ACTION ITEM » Below are entries to reproduce exactly, apart from their pictures.

Object transformation records:
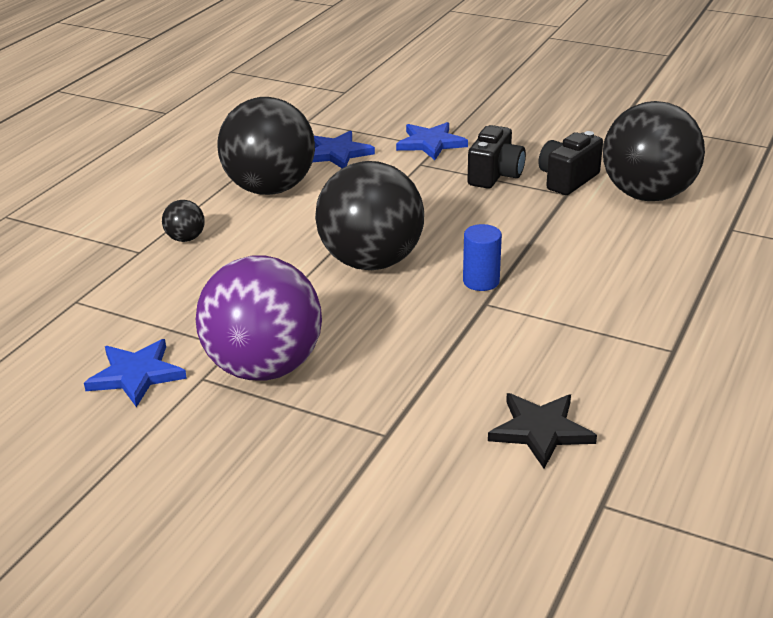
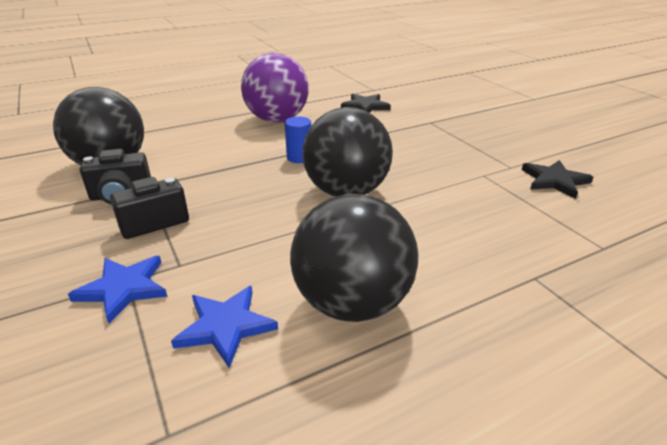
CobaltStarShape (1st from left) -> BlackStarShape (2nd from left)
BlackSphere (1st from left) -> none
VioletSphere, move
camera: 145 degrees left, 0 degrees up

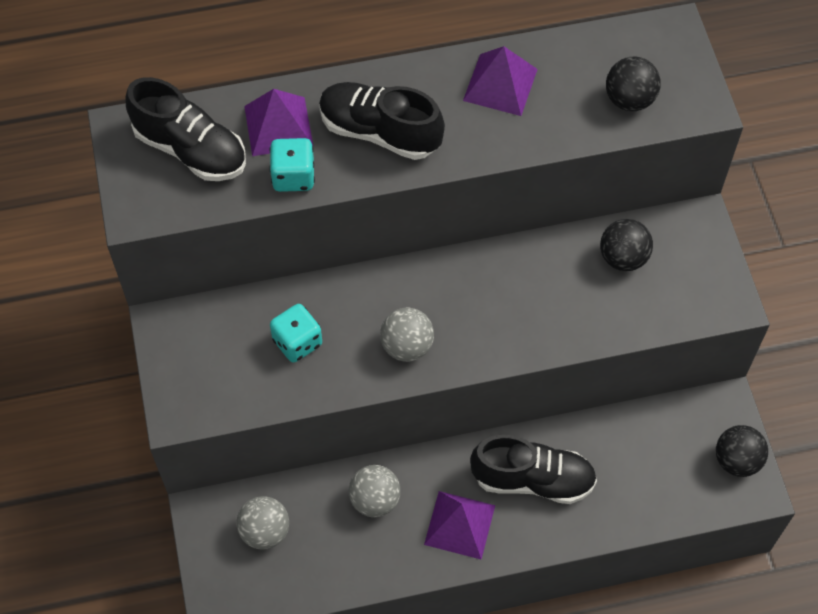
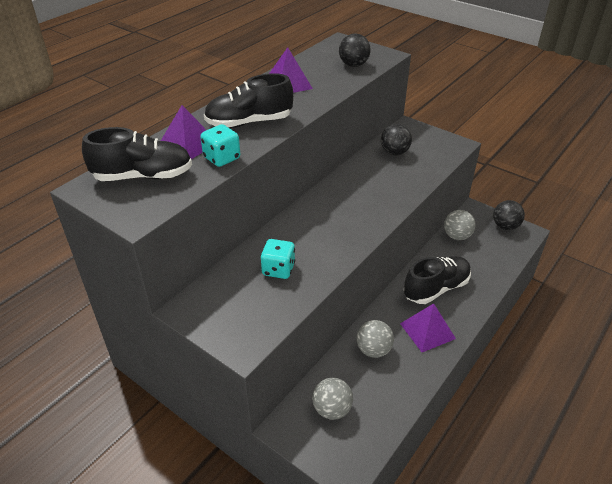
AshGreySphere (3rd from left), move
camera: 40 degrees left, 20 degrees down

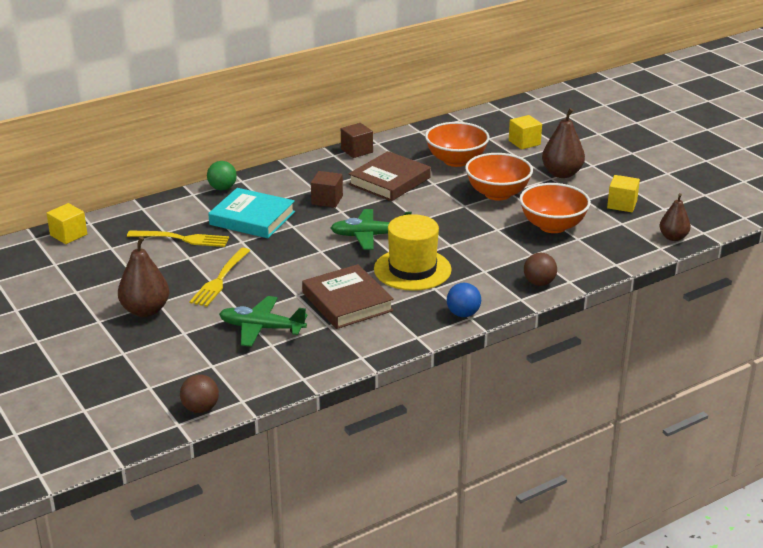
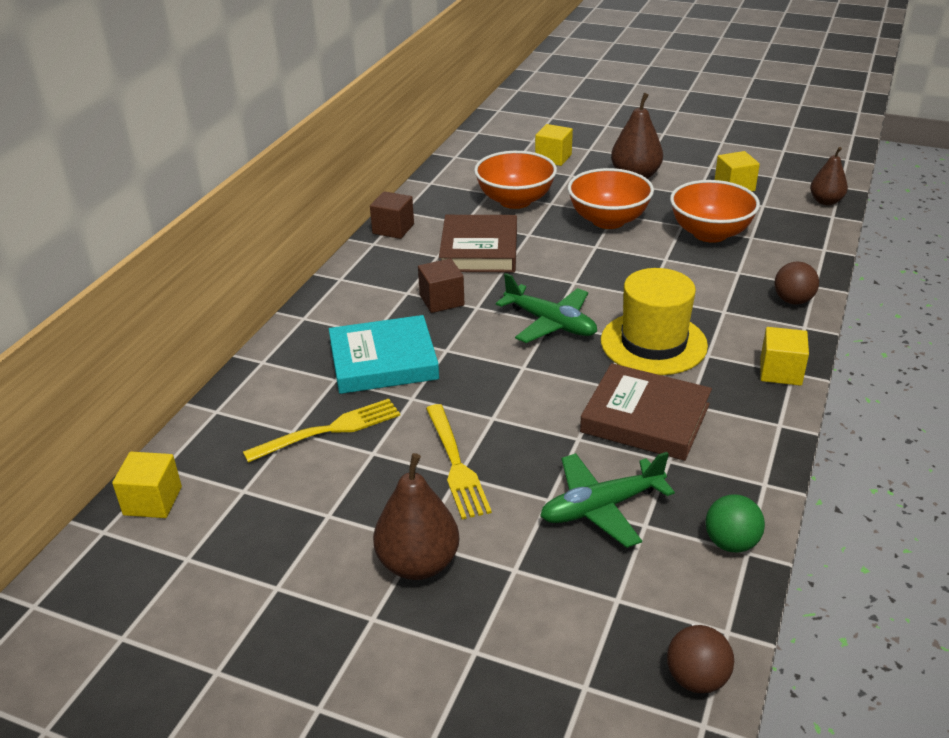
EmeraldSphere, move
EmeraldToyPlane (2nd from left in the first image) -> EmeraldToyPlane (1st from left), 105 degrees counterclockwise
CobaltSphere -> BrightYellowSolidCube (4th from left)
camera: 35 degrees left, 5 degrees up

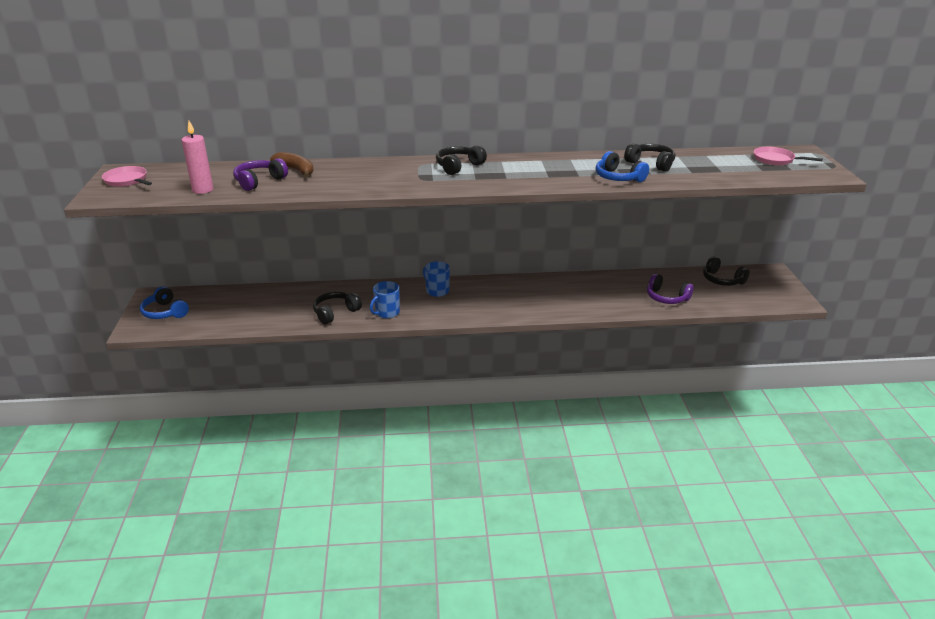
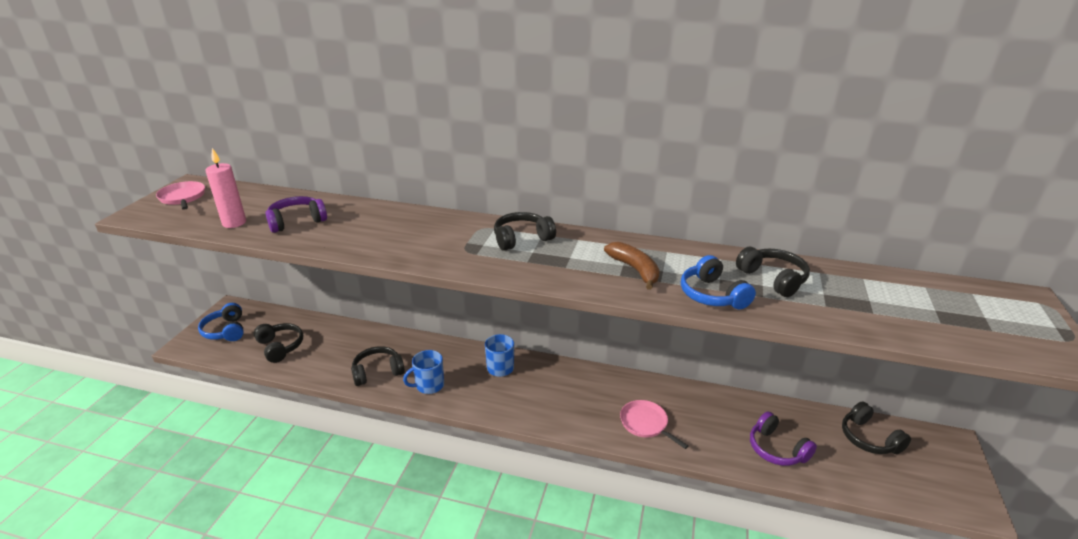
DarkBrownBananaFruit, move
RosePinkFryingPan (2nd from left), move
none -> BlackHeadset (1st from left)
camera: 20 degrees right, 0 degrees up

EXERCISE ANSWER »
CobaltStarShape (1st from left) -> BlackStarShape (2nd from left)
BlackSphere (1st from left) -> none
VioletSphere, move
camera: 145 degrees left, 0 degrees up

AshGreySphere (3rd from left), move
camera: 40 degrees left, 20 degrees down

EmeraldSphere, move
EmeraldToyPlane (2nd from left in the first image) -> EmeraldToyPlane (1st from left), 105 degrees counterclockwise
CobaltSphere -> BrightYellowSolidCube (4th from left)
camera: 35 degrees left, 5 degrees up

DarkBrownBananaFruit, move
RosePinkFryingPan (2nd from left), move
none -> BlackHeadset (1st from left)
camera: 20 degrees right, 0 degrees up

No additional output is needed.